**Problem requirements:** Only those lines in the data below from the line containing "(483, 252) = (704, 319): yellow" through the line containing "(547, 510) = (726, 468): yellow nut -> none", both included, should be restated word for word.

**Input for this task:**
Content starts

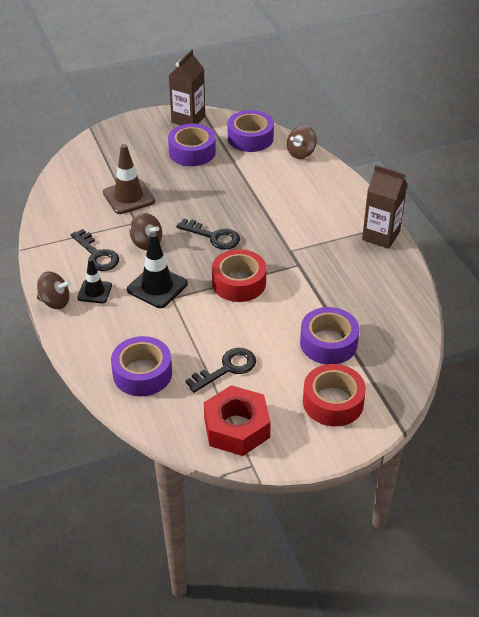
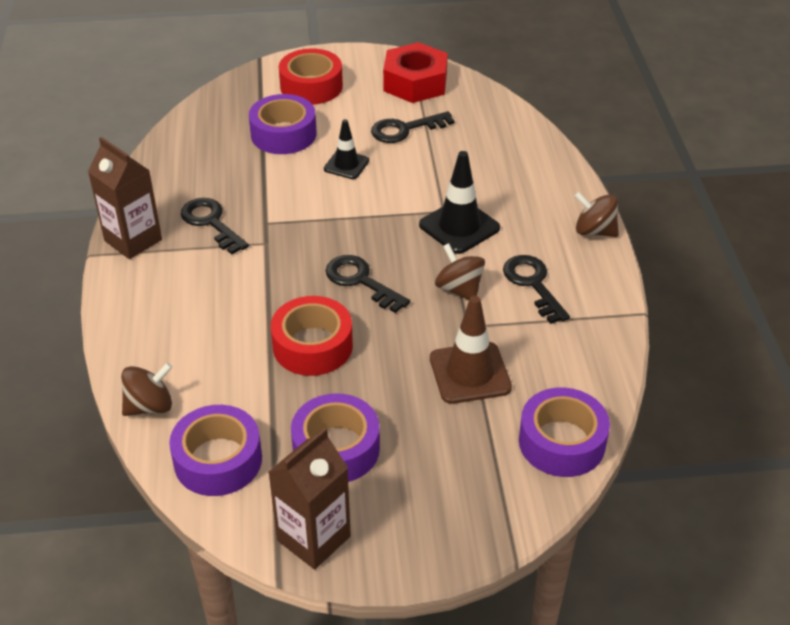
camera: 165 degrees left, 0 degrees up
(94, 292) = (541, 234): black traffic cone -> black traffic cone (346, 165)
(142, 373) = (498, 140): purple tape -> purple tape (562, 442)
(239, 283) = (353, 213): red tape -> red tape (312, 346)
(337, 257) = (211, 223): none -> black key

Content ends
Content starts

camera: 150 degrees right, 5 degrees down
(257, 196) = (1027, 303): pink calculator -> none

Content ends
Content starts

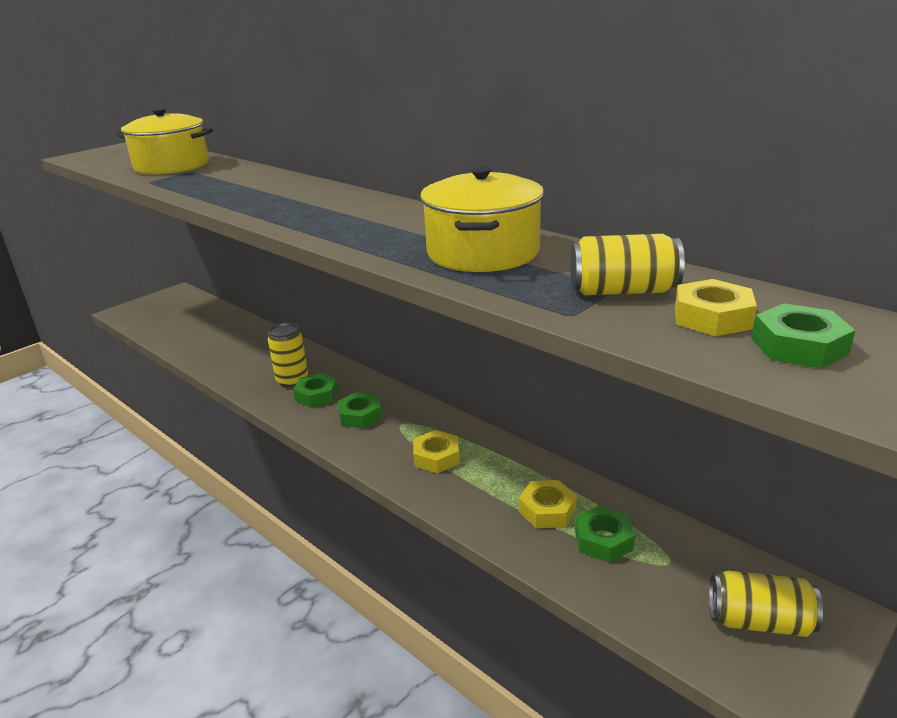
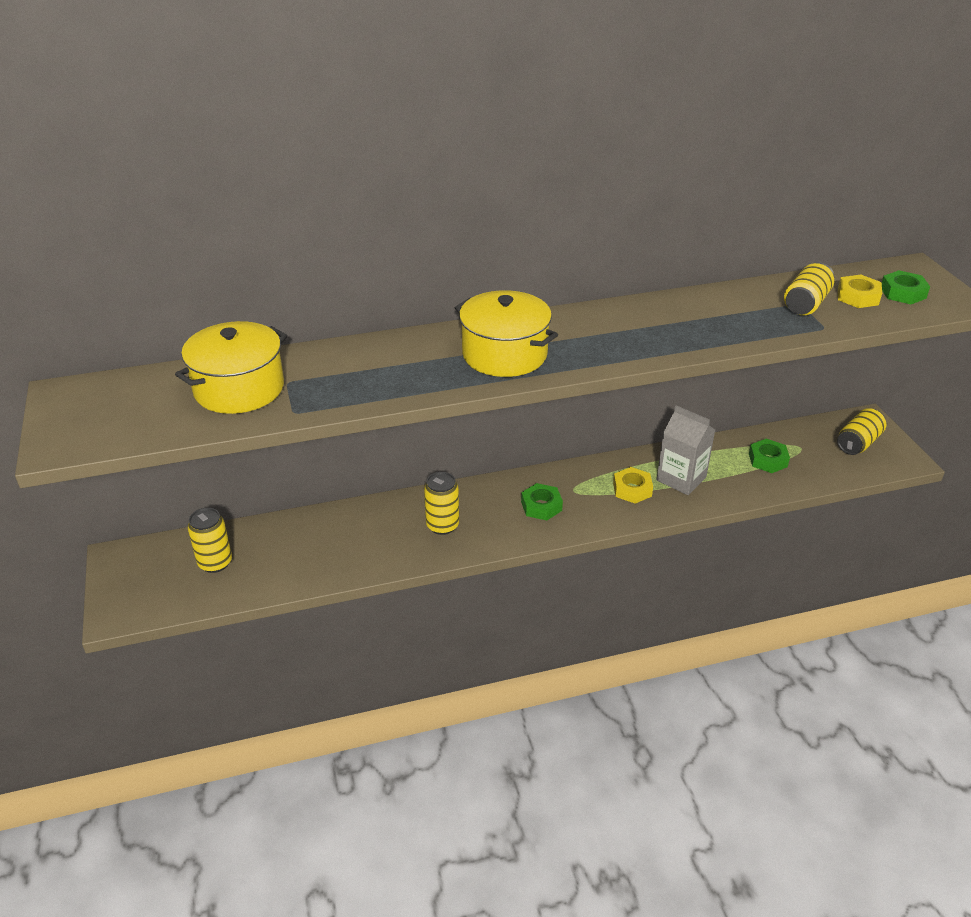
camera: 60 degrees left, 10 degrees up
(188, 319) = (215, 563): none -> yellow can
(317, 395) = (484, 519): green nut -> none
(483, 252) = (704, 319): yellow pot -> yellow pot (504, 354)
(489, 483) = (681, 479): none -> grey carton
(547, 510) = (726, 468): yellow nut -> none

Content ends

**Exercise response:**
(483, 252) = (704, 319): yellow pot -> yellow pot (504, 354)
(489, 483) = (681, 479): none -> grey carton
(547, 510) = (726, 468): yellow nut -> none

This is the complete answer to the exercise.